INSTRUCTIONS FOR THE TASK: Pick out all lines in the listing holding the string "minus" and copy them.

THE INPUT:

= Beginning of Section =

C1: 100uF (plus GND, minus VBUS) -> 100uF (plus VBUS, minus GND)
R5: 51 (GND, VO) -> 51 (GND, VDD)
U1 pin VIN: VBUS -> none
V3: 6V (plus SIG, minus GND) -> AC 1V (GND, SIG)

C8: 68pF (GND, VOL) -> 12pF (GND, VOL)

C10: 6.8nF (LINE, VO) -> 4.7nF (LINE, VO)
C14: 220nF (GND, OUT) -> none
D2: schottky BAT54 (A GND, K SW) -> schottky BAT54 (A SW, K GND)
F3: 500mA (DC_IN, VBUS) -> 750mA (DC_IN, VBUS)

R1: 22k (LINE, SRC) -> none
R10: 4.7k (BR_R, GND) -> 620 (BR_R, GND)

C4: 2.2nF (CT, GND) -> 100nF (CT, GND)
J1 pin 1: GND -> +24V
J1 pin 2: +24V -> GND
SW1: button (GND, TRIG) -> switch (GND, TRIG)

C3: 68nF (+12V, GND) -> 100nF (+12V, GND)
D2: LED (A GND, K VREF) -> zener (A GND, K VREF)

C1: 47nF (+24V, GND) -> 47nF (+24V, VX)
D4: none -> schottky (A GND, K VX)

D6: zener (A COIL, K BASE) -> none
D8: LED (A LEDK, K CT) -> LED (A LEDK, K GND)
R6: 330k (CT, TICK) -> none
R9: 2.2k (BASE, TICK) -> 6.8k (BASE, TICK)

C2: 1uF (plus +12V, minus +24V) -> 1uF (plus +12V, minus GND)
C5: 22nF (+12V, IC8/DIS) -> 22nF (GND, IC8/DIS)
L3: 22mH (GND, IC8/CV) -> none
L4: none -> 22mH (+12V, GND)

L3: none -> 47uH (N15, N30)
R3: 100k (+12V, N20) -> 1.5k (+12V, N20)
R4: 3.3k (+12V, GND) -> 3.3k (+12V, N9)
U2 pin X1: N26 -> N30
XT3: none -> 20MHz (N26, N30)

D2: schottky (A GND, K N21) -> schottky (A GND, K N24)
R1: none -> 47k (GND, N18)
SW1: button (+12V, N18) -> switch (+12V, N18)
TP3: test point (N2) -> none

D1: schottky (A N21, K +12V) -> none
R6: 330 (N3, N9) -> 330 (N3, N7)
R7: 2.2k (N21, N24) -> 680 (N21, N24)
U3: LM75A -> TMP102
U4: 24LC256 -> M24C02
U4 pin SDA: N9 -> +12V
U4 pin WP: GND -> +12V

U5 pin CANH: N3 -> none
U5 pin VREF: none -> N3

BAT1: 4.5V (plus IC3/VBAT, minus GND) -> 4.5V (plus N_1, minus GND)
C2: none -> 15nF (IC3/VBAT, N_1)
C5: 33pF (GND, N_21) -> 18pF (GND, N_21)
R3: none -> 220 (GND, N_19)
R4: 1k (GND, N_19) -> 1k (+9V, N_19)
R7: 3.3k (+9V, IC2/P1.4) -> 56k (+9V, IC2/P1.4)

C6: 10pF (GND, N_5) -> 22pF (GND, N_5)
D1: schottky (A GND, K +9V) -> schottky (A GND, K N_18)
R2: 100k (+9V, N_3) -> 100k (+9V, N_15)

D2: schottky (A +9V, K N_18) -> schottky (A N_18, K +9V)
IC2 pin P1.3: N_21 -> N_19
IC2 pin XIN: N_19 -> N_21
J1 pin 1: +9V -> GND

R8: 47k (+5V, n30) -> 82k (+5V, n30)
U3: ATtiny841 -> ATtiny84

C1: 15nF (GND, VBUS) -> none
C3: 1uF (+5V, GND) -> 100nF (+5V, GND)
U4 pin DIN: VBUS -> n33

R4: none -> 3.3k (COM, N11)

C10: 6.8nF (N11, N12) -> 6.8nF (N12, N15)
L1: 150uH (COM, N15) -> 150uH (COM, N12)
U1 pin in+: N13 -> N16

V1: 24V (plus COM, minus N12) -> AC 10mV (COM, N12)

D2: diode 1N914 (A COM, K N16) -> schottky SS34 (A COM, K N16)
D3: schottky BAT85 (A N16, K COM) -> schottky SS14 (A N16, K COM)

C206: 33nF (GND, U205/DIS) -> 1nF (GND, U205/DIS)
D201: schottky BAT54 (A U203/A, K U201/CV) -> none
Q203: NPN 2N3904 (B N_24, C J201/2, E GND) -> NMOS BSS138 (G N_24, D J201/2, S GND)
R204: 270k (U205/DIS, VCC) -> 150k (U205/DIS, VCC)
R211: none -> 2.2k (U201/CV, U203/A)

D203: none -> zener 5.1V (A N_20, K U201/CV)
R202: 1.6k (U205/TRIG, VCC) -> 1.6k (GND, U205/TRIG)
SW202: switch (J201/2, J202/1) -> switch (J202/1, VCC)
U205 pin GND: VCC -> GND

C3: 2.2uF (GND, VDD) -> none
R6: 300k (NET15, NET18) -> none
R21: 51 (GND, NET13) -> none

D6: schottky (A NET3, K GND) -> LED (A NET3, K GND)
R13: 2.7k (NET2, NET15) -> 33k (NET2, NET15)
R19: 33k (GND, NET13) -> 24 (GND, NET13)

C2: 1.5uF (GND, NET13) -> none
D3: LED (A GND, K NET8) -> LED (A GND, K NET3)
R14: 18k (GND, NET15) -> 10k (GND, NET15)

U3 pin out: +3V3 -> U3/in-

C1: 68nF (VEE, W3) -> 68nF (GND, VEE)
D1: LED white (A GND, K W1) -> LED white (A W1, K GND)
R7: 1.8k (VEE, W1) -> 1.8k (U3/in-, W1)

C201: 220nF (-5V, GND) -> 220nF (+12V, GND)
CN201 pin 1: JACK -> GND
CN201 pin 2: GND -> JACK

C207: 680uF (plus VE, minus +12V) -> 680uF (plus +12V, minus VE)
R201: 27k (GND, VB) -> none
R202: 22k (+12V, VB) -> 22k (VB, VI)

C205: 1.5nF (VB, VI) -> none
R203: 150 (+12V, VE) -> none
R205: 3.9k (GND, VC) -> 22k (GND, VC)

= End of Section =

THE COMPLETED TASK:
C1: 100uF (plus GND, minus VBUS) -> 100uF (plus VBUS, minus GND)
V3: 6V (plus SIG, minus GND) -> AC 1V (GND, SIG)
C2: 1uF (plus +12V, minus +24V) -> 1uF (plus +12V, minus GND)
BAT1: 4.5V (plus IC3/VBAT, minus GND) -> 4.5V (plus N_1, minus GND)
V1: 24V (plus COM, minus N12) -> AC 10mV (COM, N12)
C207: 680uF (plus VE, minus +12V) -> 680uF (plus +12V, minus VE)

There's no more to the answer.